• What is needed: A single number is required: the count of lines in the following entries that include the word "moved".

* * *

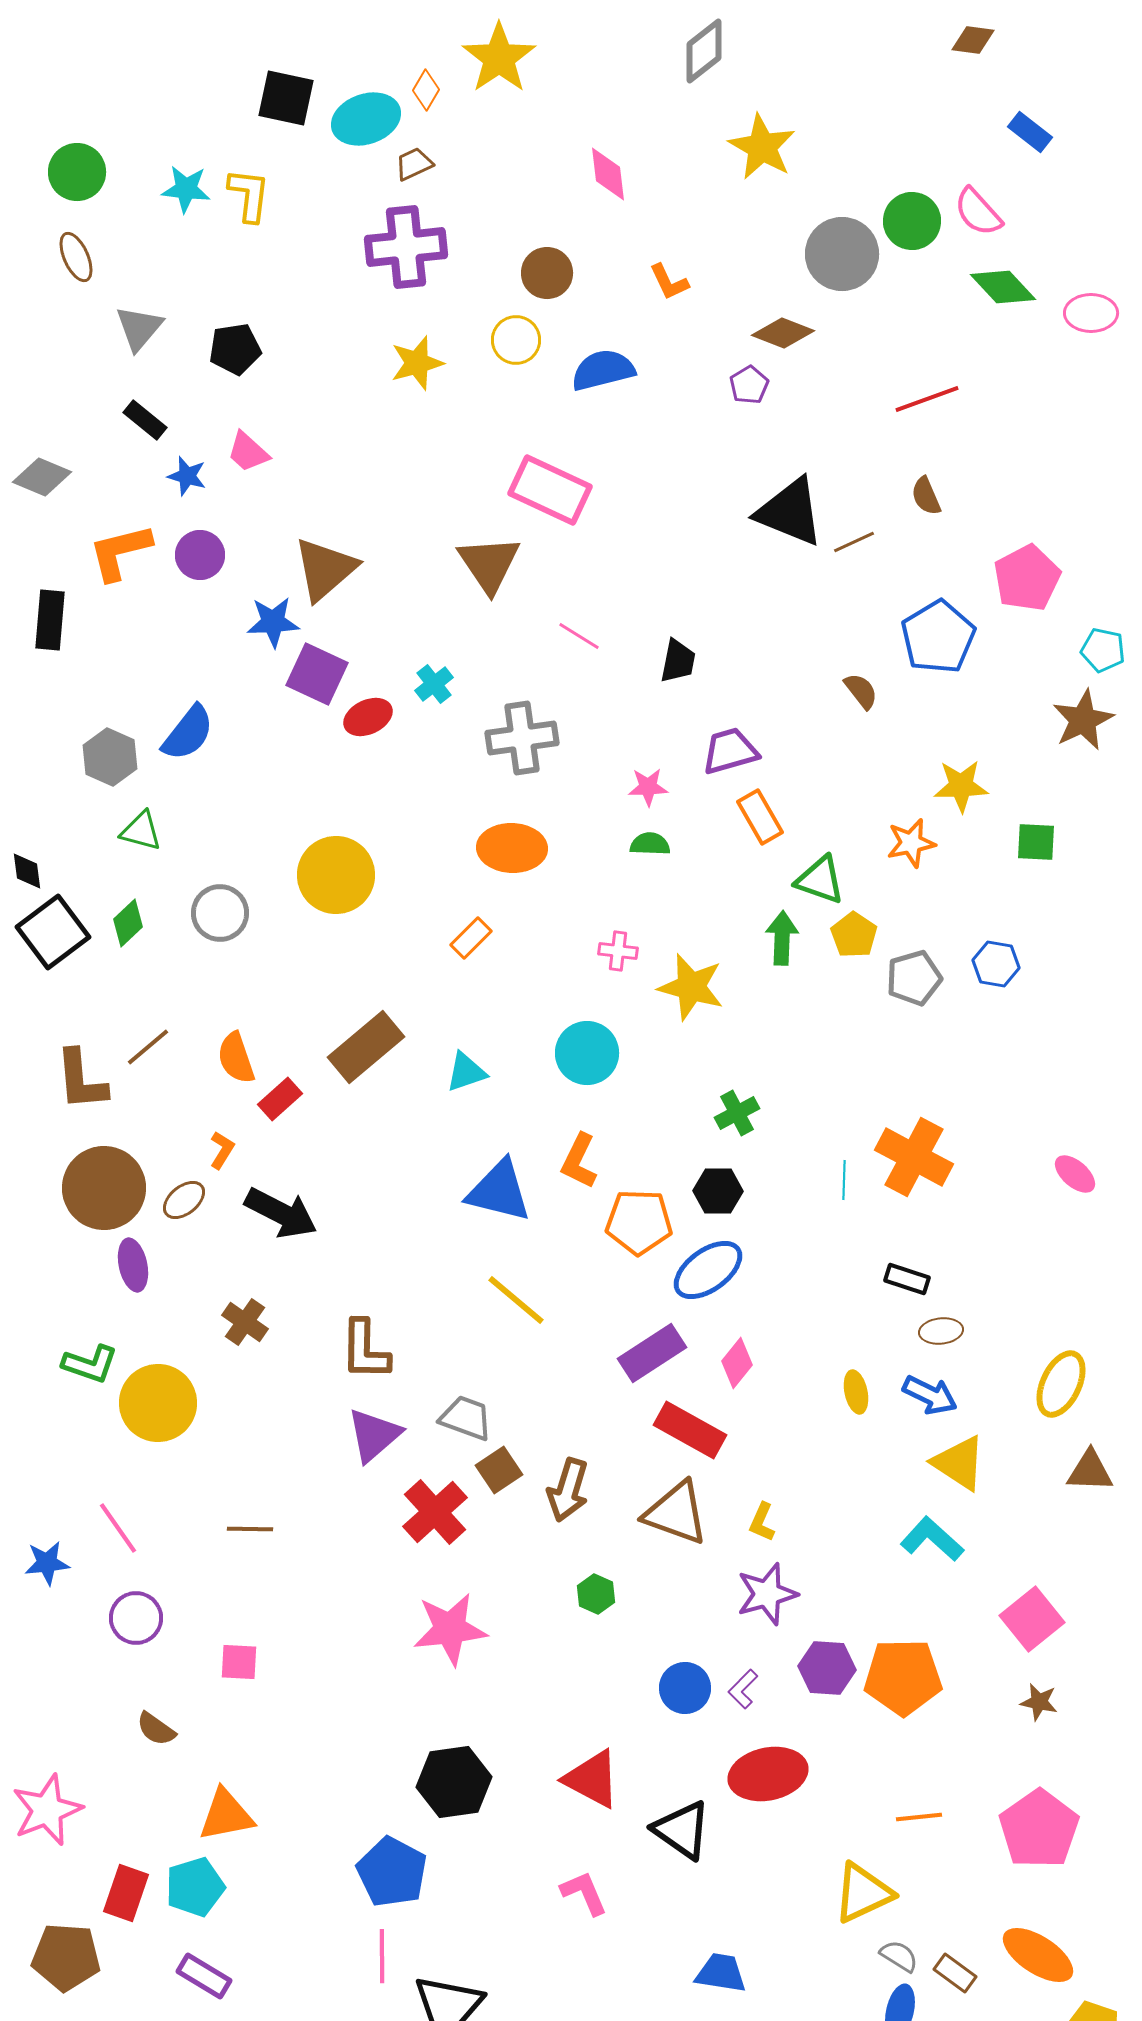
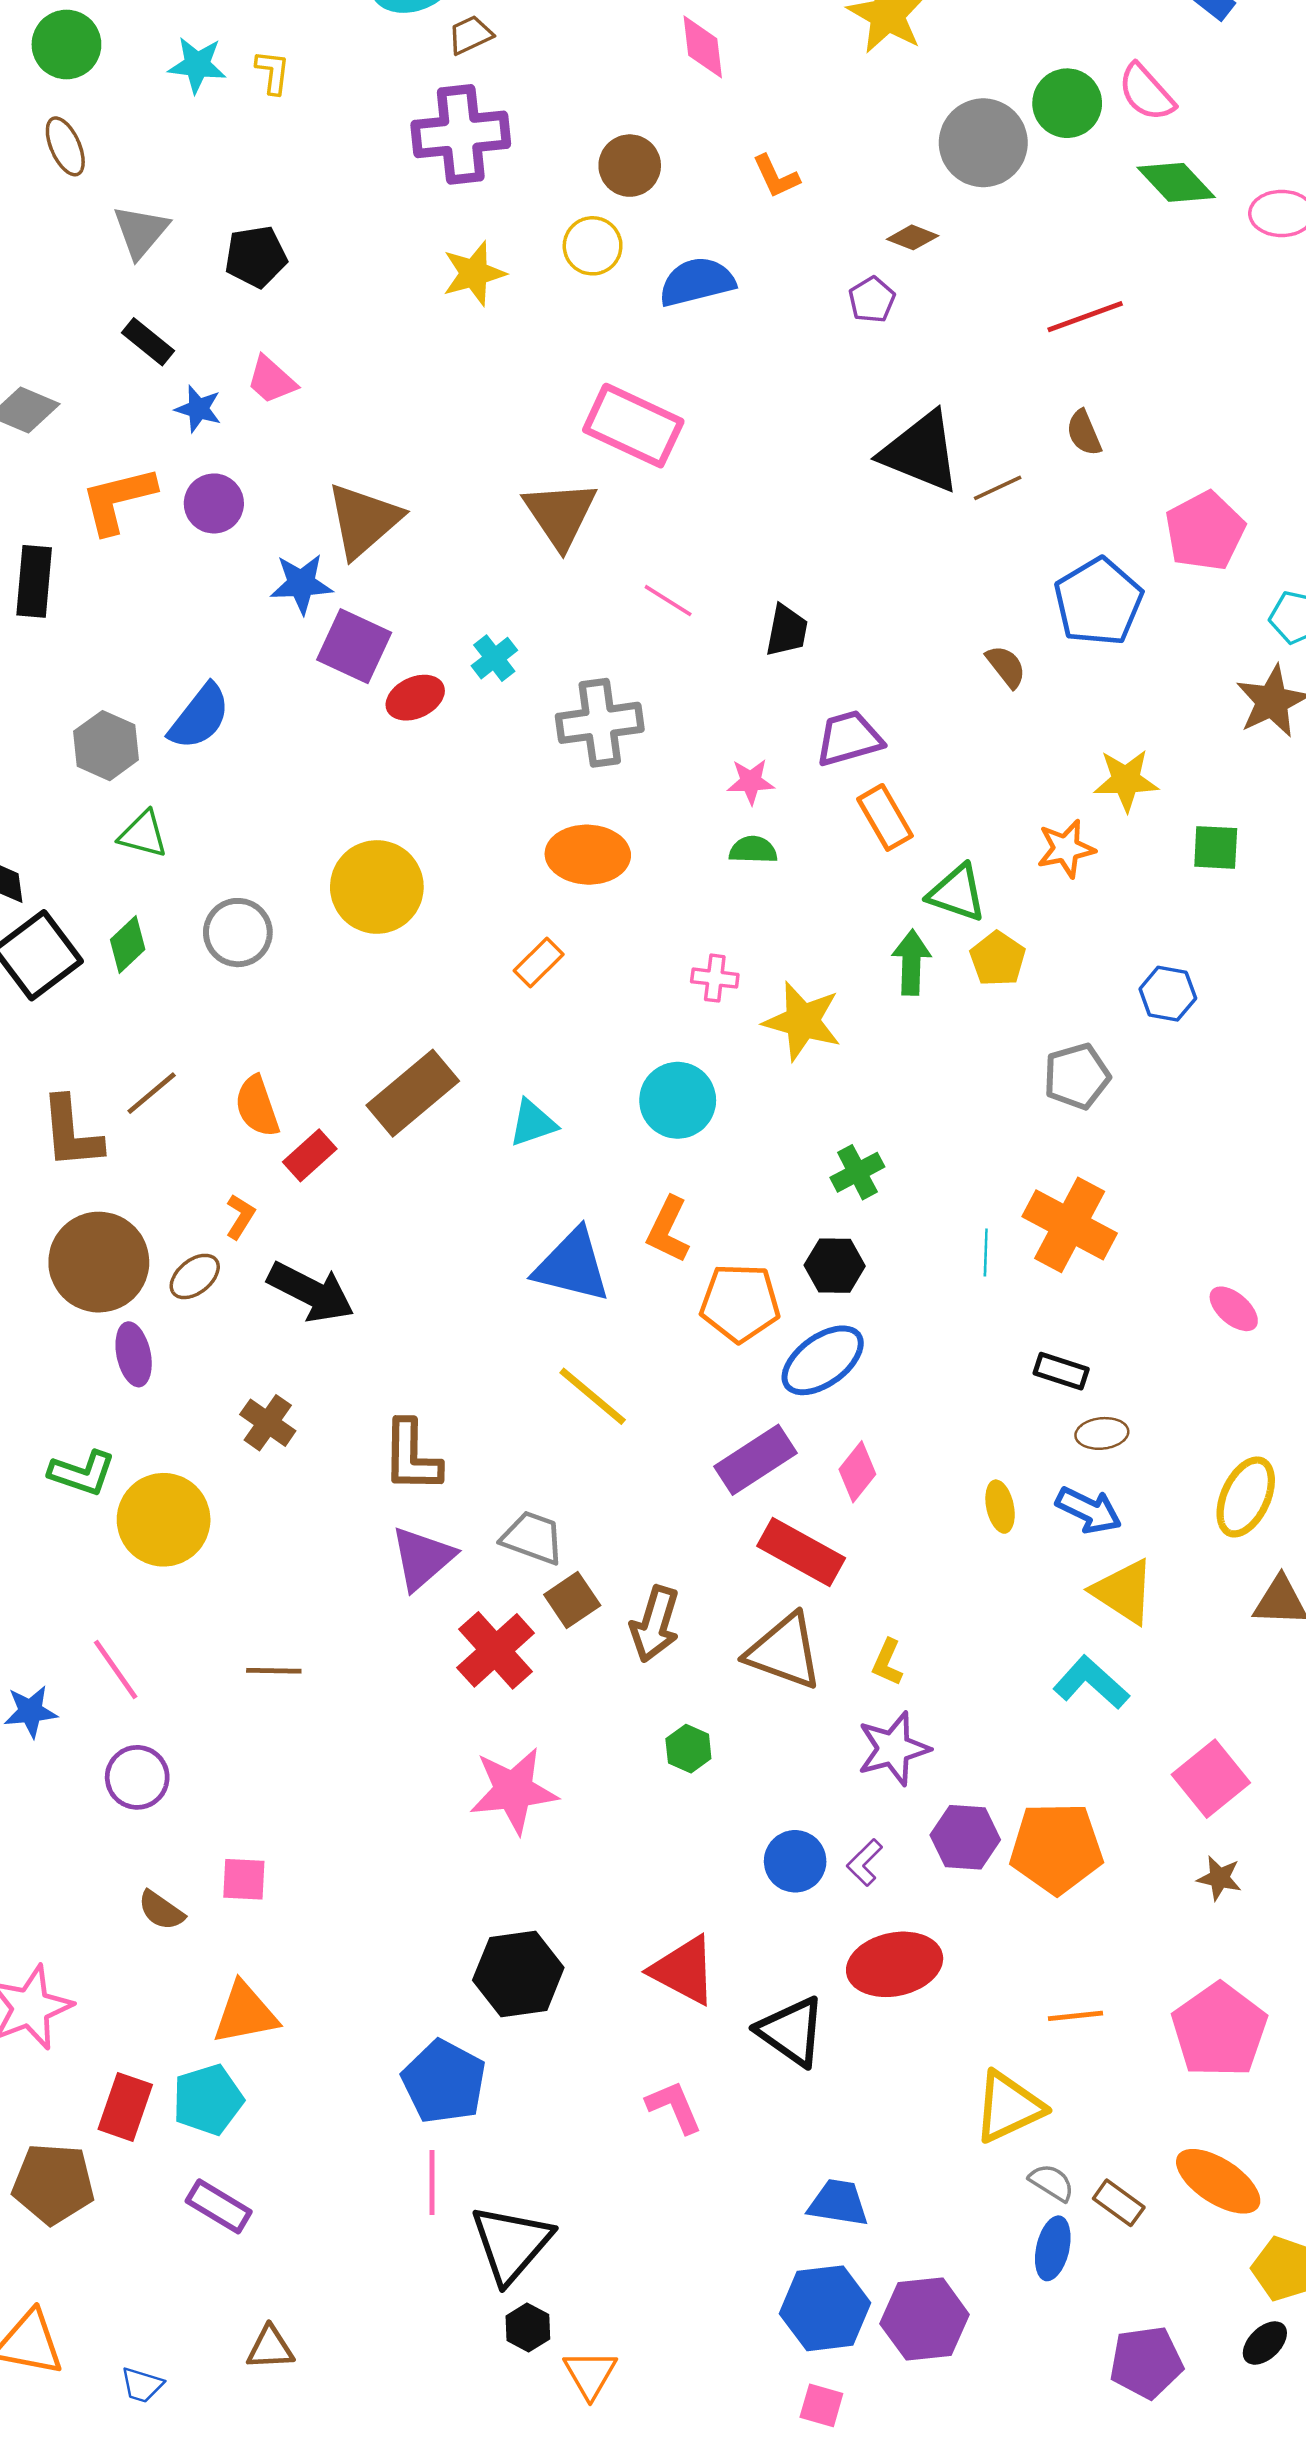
yellow L-shape: (249, 195) -> (273, 72), size x0.7
brown diamond: (783, 333) -> (913, 237), size x0.7
gray pentagon: (914, 978) -> (1077, 1076), moved
pink ellipse: (1075, 1174) -> (1234, 1309), moved
pink square: (239, 1662) -> (244, 1879), moved

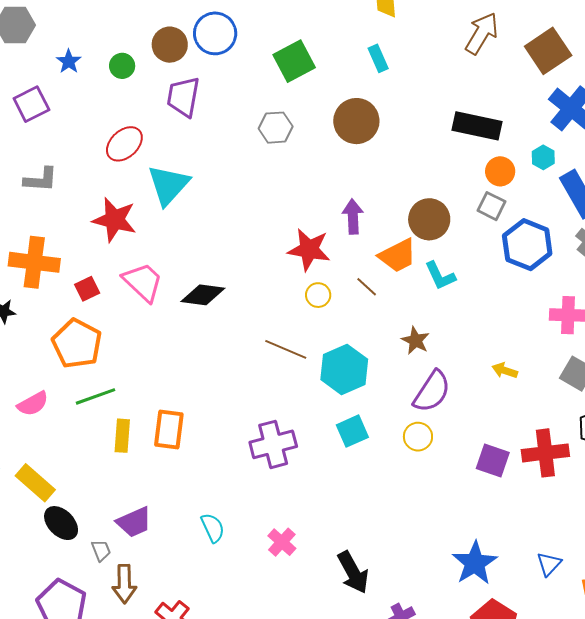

* * *

• Response to the task: 3